§ What to produce: Repeat exactly, please, the opening lines of the data below, through and including the line where "green trapezoid: moved 3 px down" sits.
-- Provided records follows --
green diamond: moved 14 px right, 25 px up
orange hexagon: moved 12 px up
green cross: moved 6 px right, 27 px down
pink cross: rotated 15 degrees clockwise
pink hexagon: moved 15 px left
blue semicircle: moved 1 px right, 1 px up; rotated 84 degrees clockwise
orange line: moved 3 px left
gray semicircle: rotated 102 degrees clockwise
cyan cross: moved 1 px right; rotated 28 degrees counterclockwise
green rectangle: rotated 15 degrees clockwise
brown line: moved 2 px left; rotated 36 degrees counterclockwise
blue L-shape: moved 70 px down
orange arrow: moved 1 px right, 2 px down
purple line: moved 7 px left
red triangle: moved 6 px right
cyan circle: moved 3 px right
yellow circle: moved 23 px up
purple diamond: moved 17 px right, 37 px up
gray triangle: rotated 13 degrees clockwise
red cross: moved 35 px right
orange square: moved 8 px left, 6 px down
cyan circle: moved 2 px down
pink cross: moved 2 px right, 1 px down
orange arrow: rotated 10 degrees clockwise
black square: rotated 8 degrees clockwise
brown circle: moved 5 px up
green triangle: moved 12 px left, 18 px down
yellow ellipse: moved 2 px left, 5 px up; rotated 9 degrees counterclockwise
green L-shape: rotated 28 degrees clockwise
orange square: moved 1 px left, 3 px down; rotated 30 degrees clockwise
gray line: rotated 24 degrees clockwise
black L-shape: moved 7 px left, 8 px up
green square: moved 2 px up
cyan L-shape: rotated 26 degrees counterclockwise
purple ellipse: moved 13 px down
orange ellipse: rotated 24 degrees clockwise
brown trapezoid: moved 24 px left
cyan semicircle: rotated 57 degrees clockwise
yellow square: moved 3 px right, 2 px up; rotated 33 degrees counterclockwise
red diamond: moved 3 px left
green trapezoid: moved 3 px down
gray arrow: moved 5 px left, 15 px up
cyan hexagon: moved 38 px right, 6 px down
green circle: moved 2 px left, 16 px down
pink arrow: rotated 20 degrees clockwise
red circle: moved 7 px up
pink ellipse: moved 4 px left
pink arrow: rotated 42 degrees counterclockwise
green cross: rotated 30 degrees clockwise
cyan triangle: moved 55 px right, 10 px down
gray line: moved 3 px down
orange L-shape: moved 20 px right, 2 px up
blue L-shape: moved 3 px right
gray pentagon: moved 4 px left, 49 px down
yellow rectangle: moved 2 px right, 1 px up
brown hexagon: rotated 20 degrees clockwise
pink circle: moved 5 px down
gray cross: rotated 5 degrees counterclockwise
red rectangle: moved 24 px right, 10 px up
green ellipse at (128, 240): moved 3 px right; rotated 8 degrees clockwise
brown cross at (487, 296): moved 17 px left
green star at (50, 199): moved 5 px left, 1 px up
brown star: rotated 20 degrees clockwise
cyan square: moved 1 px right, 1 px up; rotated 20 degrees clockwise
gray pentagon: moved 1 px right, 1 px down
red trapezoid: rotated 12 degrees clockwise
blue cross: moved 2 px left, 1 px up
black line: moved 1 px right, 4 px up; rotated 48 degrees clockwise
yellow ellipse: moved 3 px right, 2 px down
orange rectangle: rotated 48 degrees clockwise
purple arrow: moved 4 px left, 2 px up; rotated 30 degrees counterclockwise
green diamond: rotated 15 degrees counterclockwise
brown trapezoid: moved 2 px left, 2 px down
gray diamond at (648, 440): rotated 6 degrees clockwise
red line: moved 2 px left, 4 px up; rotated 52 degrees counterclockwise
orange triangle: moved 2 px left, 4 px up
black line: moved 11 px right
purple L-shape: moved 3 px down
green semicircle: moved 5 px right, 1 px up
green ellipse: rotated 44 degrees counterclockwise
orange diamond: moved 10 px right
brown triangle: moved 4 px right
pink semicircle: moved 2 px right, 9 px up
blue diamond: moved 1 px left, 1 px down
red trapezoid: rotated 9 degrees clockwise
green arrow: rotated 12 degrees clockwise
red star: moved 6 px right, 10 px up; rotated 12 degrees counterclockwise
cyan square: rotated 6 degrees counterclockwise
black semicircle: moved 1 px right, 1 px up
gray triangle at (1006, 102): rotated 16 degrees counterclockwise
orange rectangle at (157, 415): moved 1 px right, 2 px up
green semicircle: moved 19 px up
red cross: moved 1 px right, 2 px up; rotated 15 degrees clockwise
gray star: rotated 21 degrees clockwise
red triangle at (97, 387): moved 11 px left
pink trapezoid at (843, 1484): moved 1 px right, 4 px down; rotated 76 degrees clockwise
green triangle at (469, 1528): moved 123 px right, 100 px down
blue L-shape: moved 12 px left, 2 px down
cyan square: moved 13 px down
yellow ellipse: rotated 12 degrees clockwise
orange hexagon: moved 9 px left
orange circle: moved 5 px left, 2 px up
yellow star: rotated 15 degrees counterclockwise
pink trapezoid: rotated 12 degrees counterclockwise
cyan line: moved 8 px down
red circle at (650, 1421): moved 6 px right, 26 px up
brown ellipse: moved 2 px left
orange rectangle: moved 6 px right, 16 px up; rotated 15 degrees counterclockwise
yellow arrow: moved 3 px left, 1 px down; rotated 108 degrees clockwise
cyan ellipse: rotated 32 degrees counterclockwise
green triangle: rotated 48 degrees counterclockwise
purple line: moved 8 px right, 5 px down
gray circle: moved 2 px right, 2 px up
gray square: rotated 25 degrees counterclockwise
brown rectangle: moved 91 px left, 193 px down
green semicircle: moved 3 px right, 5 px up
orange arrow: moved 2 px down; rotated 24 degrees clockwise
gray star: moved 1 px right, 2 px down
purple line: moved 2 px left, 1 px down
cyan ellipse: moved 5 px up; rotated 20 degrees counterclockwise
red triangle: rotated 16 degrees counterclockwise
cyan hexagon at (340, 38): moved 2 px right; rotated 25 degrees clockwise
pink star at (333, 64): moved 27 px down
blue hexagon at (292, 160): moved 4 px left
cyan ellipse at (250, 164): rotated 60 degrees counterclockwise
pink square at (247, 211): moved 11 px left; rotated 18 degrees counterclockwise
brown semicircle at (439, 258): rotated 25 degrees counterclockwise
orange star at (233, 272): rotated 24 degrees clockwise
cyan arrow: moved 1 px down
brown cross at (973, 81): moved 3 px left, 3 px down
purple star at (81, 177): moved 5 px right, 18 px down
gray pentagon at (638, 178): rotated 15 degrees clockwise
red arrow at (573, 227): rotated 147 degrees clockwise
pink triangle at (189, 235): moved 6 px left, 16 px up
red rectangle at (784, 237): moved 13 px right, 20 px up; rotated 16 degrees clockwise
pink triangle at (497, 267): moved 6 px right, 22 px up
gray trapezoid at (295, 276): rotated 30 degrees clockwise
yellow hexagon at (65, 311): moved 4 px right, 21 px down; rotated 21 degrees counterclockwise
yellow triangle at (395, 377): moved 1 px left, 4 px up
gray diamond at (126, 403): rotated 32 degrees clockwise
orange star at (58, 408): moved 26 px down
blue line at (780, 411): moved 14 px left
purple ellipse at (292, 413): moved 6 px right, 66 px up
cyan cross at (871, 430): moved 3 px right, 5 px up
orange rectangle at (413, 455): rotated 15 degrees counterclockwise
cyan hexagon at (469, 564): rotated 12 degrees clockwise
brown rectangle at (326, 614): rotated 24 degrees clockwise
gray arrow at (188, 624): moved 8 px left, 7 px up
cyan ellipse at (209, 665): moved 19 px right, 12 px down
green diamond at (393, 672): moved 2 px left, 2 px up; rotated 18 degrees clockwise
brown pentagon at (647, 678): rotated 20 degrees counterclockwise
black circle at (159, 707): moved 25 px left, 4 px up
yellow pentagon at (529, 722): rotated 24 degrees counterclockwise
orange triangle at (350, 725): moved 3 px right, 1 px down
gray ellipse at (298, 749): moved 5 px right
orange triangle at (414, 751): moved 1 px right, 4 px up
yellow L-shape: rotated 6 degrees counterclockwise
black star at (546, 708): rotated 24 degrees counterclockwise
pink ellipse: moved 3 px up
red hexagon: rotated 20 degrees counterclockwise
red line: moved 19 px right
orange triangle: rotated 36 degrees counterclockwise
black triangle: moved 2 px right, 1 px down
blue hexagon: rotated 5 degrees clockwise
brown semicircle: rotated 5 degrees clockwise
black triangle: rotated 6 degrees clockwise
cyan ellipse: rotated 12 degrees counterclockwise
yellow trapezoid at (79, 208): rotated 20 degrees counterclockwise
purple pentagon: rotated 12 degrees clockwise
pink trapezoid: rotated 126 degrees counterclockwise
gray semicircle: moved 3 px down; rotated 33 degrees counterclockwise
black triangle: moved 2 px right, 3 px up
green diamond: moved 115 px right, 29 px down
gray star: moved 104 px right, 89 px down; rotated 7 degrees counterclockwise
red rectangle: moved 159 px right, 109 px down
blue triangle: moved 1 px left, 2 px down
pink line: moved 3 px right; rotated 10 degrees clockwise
-- Provided records concluded --
§ The answer:
green diamond: moved 14 px right, 25 px up
orange hexagon: moved 12 px up
green cross: moved 6 px right, 27 px down
pink cross: rotated 15 degrees clockwise
pink hexagon: moved 15 px left
blue semicircle: moved 1 px right, 1 px up; rotated 84 degrees clockwise
orange line: moved 3 px left
gray semicircle: rotated 102 degrees clockwise
cyan cross: moved 1 px right; rotated 28 degrees counterclockwise
green rectangle: rotated 15 degrees clockwise
brown line: moved 2 px left; rotated 36 degrees counterclockwise
blue L-shape: moved 70 px down
orange arrow: moved 1 px right, 2 px down
purple line: moved 7 px left
red triangle: moved 6 px right
cyan circle: moved 3 px right
yellow circle: moved 23 px up
purple diamond: moved 17 px right, 37 px up
gray triangle: rotated 13 degrees clockwise
red cross: moved 35 px right
orange square: moved 8 px left, 6 px down
cyan circle: moved 2 px down
pink cross: moved 2 px right, 1 px down
orange arrow: rotated 10 degrees clockwise
black square: rotated 8 degrees clockwise
brown circle: moved 5 px up
green triangle: moved 12 px left, 18 px down
yellow ellipse: moved 2 px left, 5 px up; rotated 9 degrees counterclockwise
green L-shape: rotated 28 degrees clockwise
orange square: moved 1 px left, 3 px down; rotated 30 degrees clockwise
gray line: rotated 24 degrees clockwise
black L-shape: moved 7 px left, 8 px up
green square: moved 2 px up
cyan L-shape: rotated 26 degrees counterclockwise
purple ellipse: moved 13 px down
orange ellipse: rotated 24 degrees clockwise
brown trapezoid: moved 24 px left
cyan semicircle: rotated 57 degrees clockwise
yellow square: moved 3 px right, 2 px up; rotated 33 degrees counterclockwise
red diamond: moved 3 px left
green trapezoid: moved 3 px down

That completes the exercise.